• _Raw data_:

##############################

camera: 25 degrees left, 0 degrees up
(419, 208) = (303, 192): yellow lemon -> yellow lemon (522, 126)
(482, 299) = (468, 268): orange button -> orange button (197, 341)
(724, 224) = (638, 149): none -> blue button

##############################

• _What to work on_: Copy all the data. Match it exactly.

• _Answer for the task_:
camera: 25 degrees left, 0 degrees up
(419, 208) = (303, 192): yellow lemon -> yellow lemon (522, 126)
(482, 299) = (468, 268): orange button -> orange button (197, 341)
(724, 224) = (638, 149): none -> blue button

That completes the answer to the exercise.